#### Task details:
In the entries below, the lines from the one with "C8: 10nF (DGND, NET4) -> 33nF (DGND, NET4)" through the one with "IC2 pin VCC: MA -> VS" are to be copied exactly; both ends count.

[Exercise input — start]

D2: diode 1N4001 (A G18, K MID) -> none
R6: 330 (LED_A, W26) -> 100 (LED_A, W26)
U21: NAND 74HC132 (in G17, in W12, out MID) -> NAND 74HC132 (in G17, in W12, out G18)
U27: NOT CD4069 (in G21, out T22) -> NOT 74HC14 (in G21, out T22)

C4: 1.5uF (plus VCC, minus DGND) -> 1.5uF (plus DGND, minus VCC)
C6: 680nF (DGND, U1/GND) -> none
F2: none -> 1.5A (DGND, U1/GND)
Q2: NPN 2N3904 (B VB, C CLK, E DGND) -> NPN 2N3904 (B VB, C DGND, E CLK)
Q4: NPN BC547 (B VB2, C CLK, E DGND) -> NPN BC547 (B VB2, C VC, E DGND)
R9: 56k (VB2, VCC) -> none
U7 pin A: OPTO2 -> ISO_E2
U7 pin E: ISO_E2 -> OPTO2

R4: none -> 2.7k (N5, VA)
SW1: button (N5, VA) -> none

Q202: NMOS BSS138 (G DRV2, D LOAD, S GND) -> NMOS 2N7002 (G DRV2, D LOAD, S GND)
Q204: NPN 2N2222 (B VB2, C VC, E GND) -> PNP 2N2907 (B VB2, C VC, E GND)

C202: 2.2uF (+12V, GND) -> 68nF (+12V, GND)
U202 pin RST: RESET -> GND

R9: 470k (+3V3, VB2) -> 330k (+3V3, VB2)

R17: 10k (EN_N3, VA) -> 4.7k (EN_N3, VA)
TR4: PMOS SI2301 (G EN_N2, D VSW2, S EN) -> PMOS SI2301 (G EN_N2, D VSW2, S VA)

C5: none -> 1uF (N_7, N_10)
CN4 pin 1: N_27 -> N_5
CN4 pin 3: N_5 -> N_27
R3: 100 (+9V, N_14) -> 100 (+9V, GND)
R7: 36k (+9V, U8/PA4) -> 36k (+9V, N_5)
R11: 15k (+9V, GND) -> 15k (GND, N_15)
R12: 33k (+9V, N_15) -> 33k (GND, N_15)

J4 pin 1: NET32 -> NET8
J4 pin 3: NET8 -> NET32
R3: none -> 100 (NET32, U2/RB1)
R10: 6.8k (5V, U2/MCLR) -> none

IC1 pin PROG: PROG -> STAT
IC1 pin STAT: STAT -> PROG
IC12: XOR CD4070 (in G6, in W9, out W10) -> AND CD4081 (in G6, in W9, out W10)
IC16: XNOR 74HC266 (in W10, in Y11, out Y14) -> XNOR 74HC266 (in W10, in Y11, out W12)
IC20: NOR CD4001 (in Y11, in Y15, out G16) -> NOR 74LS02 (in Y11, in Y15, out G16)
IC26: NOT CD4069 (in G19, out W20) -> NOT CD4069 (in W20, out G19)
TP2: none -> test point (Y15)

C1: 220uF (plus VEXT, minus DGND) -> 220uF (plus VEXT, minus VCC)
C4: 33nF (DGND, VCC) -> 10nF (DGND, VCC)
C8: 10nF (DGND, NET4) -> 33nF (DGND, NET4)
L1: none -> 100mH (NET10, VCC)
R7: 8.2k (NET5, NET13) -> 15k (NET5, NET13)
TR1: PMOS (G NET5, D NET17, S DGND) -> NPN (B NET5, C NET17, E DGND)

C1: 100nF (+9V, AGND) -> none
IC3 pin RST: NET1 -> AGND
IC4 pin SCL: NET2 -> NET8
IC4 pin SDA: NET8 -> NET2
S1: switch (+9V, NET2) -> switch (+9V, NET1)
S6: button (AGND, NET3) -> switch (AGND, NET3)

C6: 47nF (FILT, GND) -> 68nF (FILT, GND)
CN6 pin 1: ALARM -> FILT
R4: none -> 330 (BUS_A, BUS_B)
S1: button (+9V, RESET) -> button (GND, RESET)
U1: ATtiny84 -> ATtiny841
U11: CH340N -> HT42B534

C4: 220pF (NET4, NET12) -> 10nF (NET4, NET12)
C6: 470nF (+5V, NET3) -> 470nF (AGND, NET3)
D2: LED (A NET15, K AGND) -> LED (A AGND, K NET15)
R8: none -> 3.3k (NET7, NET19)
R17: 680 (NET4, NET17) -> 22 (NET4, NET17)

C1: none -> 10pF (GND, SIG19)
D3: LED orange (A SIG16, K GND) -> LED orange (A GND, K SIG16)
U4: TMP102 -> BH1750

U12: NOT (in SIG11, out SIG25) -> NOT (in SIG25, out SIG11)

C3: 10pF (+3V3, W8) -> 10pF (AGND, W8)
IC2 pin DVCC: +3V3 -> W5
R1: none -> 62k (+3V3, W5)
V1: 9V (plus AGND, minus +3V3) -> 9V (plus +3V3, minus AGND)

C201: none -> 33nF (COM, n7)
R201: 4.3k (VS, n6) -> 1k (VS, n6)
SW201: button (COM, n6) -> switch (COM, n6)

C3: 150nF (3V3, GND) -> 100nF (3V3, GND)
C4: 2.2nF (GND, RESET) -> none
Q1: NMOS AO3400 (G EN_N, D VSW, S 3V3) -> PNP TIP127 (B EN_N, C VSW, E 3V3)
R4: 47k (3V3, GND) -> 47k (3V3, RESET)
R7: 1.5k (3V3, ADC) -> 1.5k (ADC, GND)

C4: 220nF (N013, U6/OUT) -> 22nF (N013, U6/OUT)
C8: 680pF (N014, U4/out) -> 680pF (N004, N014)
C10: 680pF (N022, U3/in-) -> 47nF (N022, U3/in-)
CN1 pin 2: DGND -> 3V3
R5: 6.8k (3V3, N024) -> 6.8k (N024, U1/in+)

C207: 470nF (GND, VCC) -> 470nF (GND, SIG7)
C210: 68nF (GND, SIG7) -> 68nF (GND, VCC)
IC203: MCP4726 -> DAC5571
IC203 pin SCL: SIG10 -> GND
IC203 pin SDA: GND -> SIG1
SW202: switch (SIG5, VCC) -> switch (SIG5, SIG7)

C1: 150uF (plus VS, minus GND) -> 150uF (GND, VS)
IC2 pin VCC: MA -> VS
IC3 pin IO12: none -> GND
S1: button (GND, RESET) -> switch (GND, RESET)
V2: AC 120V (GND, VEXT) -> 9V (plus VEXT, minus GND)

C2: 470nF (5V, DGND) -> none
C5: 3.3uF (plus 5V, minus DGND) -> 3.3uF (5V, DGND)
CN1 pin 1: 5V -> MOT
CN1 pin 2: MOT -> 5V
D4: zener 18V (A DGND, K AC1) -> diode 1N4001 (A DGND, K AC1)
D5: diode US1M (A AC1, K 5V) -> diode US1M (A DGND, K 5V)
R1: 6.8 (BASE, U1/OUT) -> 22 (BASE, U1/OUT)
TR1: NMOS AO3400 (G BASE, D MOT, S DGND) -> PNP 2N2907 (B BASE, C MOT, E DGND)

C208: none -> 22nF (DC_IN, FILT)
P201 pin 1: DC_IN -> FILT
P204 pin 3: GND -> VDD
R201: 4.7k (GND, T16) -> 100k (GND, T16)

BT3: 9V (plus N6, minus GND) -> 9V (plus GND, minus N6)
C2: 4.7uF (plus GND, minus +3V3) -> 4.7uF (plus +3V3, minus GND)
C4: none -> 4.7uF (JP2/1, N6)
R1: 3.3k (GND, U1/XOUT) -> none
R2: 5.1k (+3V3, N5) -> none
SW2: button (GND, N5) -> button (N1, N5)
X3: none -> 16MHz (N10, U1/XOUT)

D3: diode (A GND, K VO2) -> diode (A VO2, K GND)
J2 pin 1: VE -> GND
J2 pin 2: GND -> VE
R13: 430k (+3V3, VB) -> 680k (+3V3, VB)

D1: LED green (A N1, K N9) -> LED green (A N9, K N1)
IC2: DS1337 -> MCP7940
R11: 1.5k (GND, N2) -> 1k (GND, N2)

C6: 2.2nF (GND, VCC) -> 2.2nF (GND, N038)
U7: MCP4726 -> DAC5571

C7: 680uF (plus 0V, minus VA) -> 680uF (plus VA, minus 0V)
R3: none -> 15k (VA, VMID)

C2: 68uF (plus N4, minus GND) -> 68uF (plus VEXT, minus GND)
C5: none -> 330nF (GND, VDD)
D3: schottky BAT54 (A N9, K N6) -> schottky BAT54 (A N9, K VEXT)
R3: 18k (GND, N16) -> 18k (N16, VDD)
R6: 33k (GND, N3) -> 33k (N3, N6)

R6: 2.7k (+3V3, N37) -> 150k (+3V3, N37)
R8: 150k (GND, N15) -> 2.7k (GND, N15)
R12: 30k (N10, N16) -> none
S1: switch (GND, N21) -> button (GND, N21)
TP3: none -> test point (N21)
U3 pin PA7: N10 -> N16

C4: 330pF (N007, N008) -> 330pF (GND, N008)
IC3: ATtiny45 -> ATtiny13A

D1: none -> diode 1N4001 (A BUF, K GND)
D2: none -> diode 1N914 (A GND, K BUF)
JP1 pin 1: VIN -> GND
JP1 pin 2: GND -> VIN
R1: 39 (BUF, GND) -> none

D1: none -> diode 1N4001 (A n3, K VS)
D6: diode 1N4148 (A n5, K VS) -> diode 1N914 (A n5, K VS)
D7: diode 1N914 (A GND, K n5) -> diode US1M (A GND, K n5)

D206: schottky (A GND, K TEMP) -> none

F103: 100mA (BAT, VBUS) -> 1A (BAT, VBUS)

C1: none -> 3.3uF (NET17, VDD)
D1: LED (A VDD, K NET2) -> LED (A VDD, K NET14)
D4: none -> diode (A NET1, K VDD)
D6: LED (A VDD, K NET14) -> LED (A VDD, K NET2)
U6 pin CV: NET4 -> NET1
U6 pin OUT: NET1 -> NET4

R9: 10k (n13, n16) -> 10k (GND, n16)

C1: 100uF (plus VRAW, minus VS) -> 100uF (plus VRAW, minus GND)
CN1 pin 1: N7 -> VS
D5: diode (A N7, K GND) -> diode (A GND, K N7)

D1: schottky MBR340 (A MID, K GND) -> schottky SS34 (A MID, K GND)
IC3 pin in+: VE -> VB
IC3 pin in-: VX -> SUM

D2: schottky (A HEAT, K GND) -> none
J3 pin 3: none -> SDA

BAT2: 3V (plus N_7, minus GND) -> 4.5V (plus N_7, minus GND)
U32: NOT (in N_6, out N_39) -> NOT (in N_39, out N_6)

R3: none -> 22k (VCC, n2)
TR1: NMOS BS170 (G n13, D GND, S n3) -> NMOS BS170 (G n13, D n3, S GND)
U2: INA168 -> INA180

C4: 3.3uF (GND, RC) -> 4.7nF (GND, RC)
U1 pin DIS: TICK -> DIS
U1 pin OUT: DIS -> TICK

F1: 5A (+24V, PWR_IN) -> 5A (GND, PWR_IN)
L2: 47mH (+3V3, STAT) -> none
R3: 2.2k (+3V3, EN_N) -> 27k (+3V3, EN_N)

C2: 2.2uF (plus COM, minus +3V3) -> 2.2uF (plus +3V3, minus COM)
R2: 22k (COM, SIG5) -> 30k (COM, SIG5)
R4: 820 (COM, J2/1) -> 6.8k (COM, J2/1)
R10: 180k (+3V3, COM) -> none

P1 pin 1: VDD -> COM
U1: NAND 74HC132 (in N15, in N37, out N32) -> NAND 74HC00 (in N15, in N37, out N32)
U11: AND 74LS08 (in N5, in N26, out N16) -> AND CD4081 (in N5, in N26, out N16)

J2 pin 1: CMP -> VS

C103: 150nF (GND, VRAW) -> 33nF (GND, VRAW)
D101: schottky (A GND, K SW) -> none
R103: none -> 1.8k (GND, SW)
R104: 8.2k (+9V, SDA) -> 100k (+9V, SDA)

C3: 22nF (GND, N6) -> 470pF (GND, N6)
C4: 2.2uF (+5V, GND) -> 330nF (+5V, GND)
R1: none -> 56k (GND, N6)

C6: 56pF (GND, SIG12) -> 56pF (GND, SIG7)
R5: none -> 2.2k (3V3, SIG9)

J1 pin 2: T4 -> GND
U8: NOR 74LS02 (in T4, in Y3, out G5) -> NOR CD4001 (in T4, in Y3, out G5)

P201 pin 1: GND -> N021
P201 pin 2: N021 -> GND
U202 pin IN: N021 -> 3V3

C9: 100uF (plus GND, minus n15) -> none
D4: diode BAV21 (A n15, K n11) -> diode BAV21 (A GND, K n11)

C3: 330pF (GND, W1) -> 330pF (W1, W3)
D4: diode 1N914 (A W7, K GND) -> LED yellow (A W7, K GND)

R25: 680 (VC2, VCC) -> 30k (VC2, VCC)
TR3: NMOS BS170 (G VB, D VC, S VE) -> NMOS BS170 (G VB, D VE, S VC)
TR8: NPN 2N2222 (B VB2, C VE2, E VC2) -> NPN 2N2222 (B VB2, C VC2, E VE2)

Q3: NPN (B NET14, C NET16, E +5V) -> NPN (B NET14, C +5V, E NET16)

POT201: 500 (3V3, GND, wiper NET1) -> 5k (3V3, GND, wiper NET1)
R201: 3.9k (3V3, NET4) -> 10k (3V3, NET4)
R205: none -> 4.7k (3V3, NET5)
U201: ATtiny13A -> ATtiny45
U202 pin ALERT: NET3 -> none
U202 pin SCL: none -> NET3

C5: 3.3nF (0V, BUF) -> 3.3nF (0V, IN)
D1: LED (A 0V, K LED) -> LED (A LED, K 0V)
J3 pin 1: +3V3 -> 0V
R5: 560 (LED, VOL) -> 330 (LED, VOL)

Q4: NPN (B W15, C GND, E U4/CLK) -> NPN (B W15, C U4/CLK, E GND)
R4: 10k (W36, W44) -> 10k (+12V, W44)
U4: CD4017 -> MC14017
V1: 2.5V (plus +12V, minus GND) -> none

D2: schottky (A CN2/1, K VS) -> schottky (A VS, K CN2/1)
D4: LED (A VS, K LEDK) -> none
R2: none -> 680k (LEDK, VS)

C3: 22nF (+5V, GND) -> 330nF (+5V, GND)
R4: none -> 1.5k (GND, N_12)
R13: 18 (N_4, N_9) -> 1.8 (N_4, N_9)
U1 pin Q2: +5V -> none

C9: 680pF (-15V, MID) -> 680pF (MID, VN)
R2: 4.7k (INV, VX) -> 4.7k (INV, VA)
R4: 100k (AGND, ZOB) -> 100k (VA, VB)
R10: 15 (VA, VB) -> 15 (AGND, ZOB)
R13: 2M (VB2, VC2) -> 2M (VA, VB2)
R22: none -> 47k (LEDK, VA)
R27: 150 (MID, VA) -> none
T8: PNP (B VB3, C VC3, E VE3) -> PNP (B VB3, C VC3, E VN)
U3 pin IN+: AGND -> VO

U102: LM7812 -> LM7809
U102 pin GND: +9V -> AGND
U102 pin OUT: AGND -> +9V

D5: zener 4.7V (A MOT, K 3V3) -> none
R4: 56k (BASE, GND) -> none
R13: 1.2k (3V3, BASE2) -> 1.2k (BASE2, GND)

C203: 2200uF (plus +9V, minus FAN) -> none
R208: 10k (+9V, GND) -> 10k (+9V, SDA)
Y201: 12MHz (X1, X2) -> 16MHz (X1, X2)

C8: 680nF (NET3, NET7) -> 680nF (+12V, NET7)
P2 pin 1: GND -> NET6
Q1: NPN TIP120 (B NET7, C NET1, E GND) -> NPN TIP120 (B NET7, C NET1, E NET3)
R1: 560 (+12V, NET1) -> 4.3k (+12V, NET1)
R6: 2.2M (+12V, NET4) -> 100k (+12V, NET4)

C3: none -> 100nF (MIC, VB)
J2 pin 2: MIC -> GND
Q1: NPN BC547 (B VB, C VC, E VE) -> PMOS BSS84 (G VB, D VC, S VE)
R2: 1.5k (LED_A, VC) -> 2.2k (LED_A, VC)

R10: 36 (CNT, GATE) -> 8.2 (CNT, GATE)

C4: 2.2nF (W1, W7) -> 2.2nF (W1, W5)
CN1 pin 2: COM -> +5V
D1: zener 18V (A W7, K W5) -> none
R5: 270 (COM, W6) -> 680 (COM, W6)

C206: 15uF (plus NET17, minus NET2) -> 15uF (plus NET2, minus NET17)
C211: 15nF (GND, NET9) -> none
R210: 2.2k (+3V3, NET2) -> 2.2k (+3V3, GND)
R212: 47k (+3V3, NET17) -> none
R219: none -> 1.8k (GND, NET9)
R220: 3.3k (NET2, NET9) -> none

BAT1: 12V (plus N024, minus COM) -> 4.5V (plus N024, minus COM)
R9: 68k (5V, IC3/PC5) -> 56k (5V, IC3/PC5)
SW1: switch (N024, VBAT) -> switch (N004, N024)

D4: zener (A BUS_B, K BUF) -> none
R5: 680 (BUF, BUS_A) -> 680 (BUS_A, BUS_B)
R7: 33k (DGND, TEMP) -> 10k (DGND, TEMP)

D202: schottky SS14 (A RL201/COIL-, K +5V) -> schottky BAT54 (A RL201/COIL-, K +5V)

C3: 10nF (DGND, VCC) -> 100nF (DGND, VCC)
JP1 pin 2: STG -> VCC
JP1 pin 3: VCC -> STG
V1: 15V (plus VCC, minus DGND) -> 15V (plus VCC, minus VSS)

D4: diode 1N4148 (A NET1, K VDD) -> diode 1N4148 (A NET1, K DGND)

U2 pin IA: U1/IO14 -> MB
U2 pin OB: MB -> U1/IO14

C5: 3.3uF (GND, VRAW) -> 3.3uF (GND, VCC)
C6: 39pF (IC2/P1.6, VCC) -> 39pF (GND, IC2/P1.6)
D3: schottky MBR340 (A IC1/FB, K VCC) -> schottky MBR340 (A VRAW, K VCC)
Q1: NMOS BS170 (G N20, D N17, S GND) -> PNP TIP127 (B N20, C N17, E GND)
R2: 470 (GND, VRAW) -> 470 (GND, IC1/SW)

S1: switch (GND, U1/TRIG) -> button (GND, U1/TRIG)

[Exercise input — finish]

#### Task response:
C8: 10nF (DGND, NET4) -> 33nF (DGND, NET4)
L1: none -> 100mH (NET10, VCC)
R7: 8.2k (NET5, NET13) -> 15k (NET5, NET13)
TR1: PMOS (G NET5, D NET17, S DGND) -> NPN (B NET5, C NET17, E DGND)

C1: 100nF (+9V, AGND) -> none
IC3 pin RST: NET1 -> AGND
IC4 pin SCL: NET2 -> NET8
IC4 pin SDA: NET8 -> NET2
S1: switch (+9V, NET2) -> switch (+9V, NET1)
S6: button (AGND, NET3) -> switch (AGND, NET3)

C6: 47nF (FILT, GND) -> 68nF (FILT, GND)
CN6 pin 1: ALARM -> FILT
R4: none -> 330 (BUS_A, BUS_B)
S1: button (+9V, RESET) -> button (GND, RESET)
U1: ATtiny84 -> ATtiny841
U11: CH340N -> HT42B534

C4: 220pF (NET4, NET12) -> 10nF (NET4, NET12)
C6: 470nF (+5V, NET3) -> 470nF (AGND, NET3)
D2: LED (A NET15, K AGND) -> LED (A AGND, K NET15)
R8: none -> 3.3k (NET7, NET19)
R17: 680 (NET4, NET17) -> 22 (NET4, NET17)

C1: none -> 10pF (GND, SIG19)
D3: LED orange (A SIG16, K GND) -> LED orange (A GND, K SIG16)
U4: TMP102 -> BH1750

U12: NOT (in SIG11, out SIG25) -> NOT (in SIG25, out SIG11)

C3: 10pF (+3V3, W8) -> 10pF (AGND, W8)
IC2 pin DVCC: +3V3 -> W5
R1: none -> 62k (+3V3, W5)
V1: 9V (plus AGND, minus +3V3) -> 9V (plus +3V3, minus AGND)

C201: none -> 33nF (COM, n7)
R201: 4.3k (VS, n6) -> 1k (VS, n6)
SW201: button (COM, n6) -> switch (COM, n6)

C3: 150nF (3V3, GND) -> 100nF (3V3, GND)
C4: 2.2nF (GND, RESET) -> none
Q1: NMOS AO3400 (G EN_N, D VSW, S 3V3) -> PNP TIP127 (B EN_N, C VSW, E 3V3)
R4: 47k (3V3, GND) -> 47k (3V3, RESET)
R7: 1.5k (3V3, ADC) -> 1.5k (ADC, GND)

C4: 220nF (N013, U6/OUT) -> 22nF (N013, U6/OUT)
C8: 680pF (N014, U4/out) -> 680pF (N004, N014)
C10: 680pF (N022, U3/in-) -> 47nF (N022, U3/in-)
CN1 pin 2: DGND -> 3V3
R5: 6.8k (3V3, N024) -> 6.8k (N024, U1/in+)

C207: 470nF (GND, VCC) -> 470nF (GND, SIG7)
C210: 68nF (GND, SIG7) -> 68nF (GND, VCC)
IC203: MCP4726 -> DAC5571
IC203 pin SCL: SIG10 -> GND
IC203 pin SDA: GND -> SIG1
SW202: switch (SIG5, VCC) -> switch (SIG5, SIG7)

C1: 150uF (plus VS, minus GND) -> 150uF (GND, VS)
IC2 pin VCC: MA -> VS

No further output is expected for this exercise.